RECORDS SUPPLIED: Begin

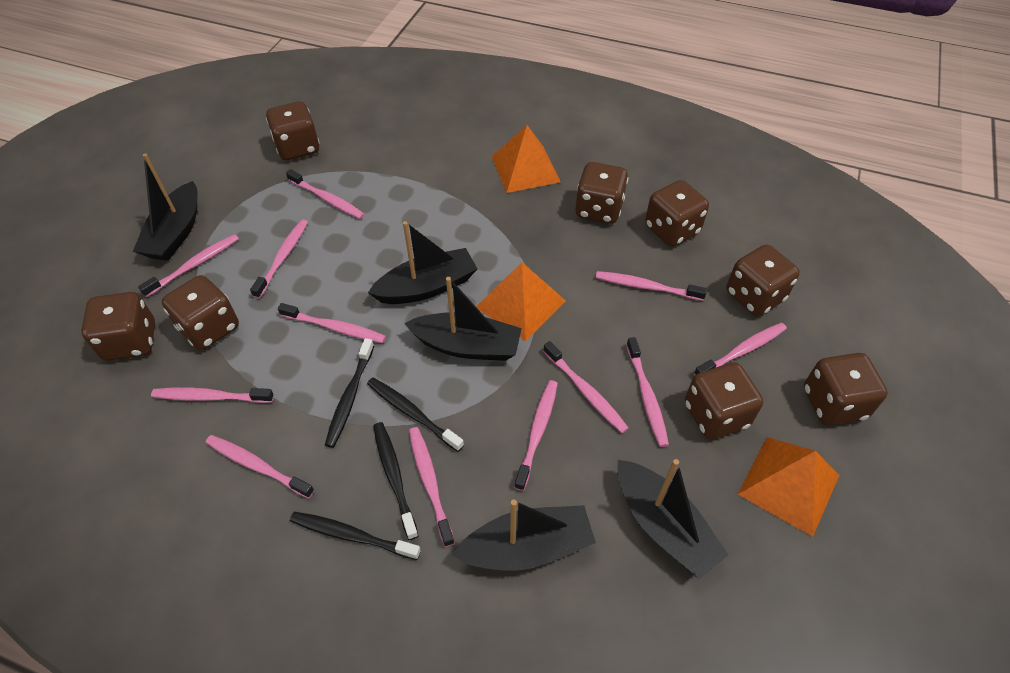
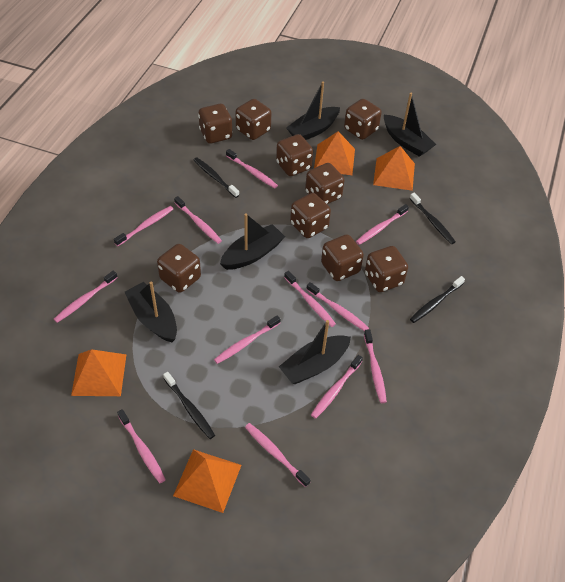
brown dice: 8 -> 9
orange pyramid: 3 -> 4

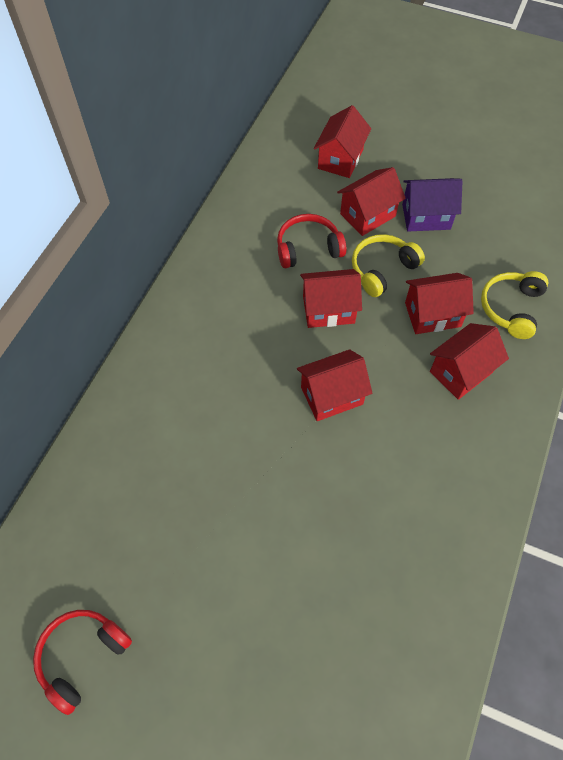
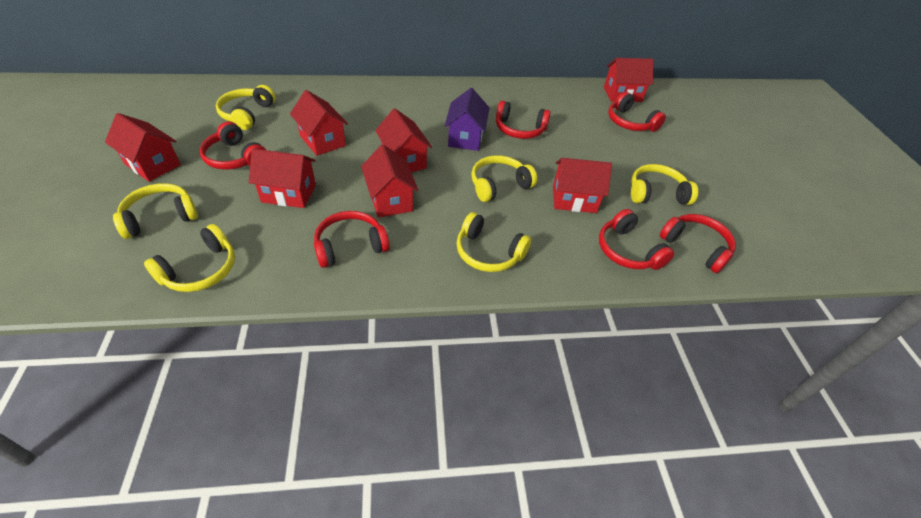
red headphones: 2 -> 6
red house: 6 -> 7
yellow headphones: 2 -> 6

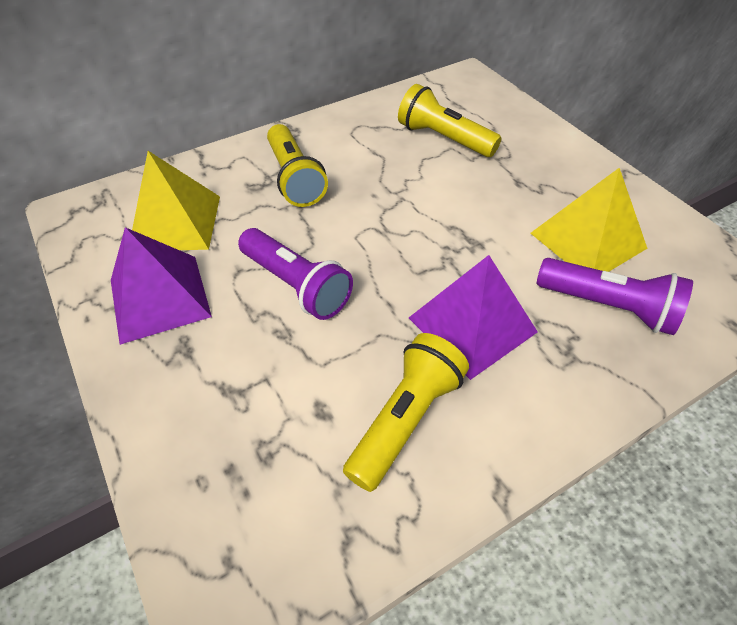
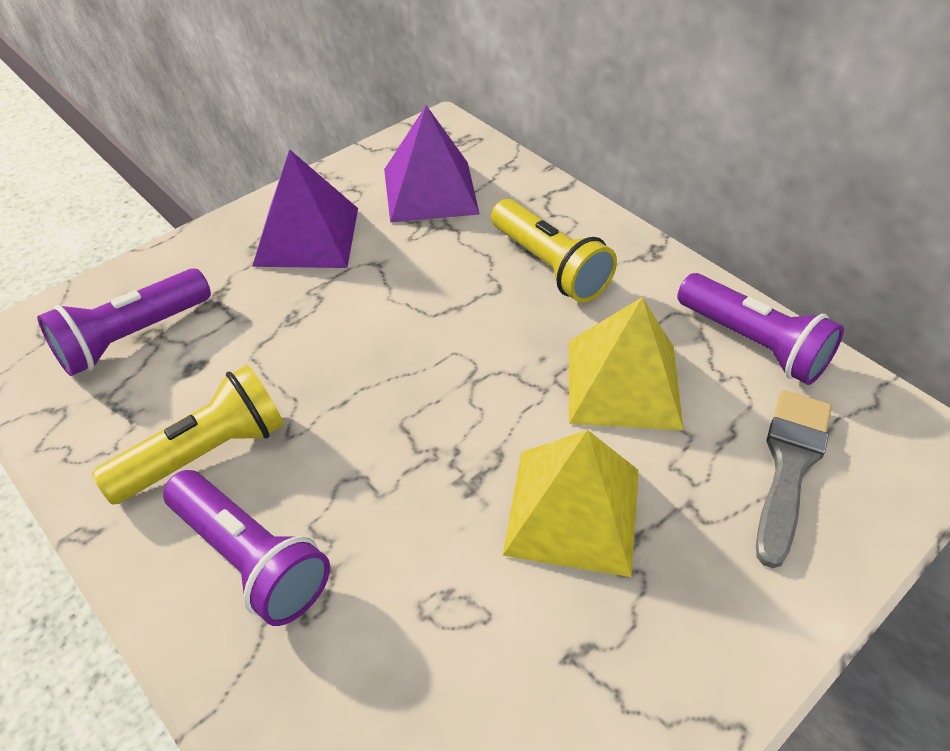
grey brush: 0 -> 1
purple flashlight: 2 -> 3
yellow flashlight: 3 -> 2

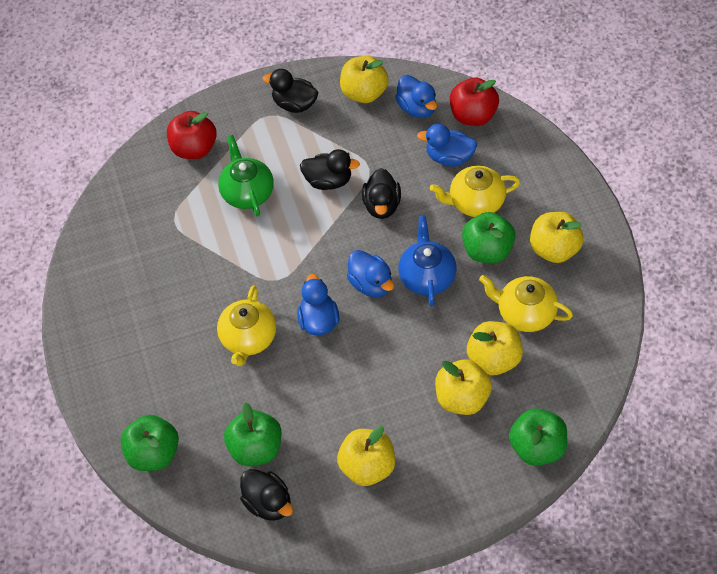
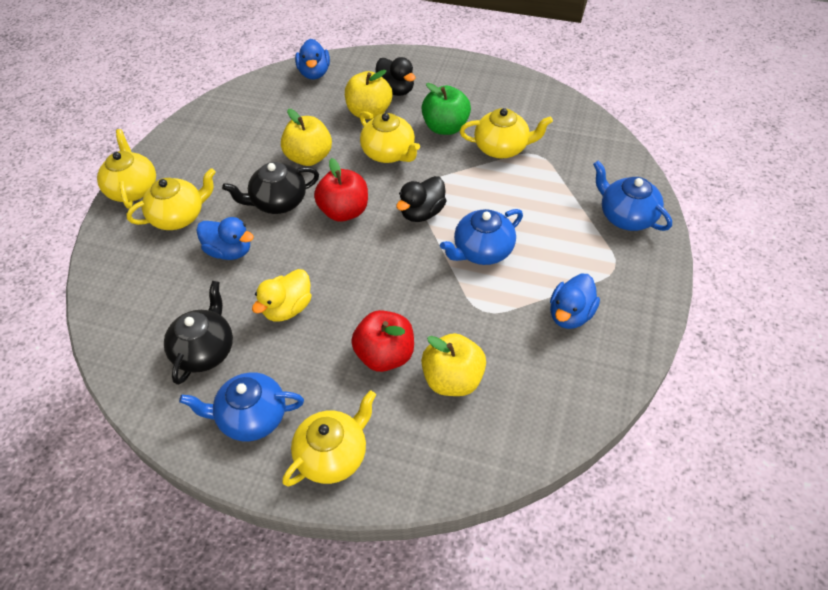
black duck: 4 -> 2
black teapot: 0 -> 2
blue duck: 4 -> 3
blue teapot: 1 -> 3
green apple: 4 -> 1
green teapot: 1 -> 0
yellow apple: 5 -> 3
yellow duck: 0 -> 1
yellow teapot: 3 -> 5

RECORDS SUPPLIED: End

→ WORK INSTRUCTIONS
Take the material above and set it down exactly, minus the images.

→ PROBLEM SOLUTION
brown dice: 8 -> 9
orange pyramid: 3 -> 4

red headphones: 2 -> 6
red house: 6 -> 7
yellow headphones: 2 -> 6

grey brush: 0 -> 1
purple flashlight: 2 -> 3
yellow flashlight: 3 -> 2

black duck: 4 -> 2
black teapot: 0 -> 2
blue duck: 4 -> 3
blue teapot: 1 -> 3
green apple: 4 -> 1
green teapot: 1 -> 0
yellow apple: 5 -> 3
yellow duck: 0 -> 1
yellow teapot: 3 -> 5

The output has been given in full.